■ Exercise directions:
Check each line of the entries below for the word "bowling", then report how many have it, with no other words.

■ Input material:
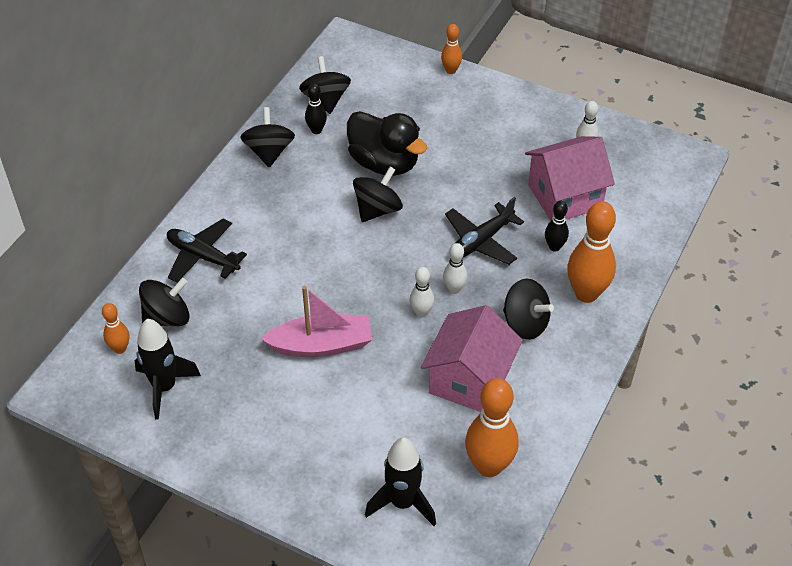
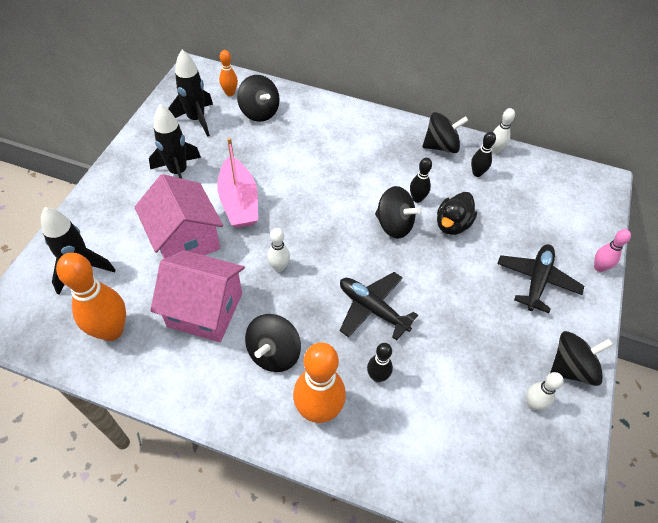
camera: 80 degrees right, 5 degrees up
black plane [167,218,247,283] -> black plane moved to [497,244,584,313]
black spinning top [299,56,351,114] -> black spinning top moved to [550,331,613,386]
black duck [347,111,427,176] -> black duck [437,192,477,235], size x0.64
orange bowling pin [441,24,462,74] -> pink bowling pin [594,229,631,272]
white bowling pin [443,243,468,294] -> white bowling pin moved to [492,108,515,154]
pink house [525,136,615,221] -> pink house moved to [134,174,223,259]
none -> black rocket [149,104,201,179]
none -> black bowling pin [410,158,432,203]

■ The answer:
3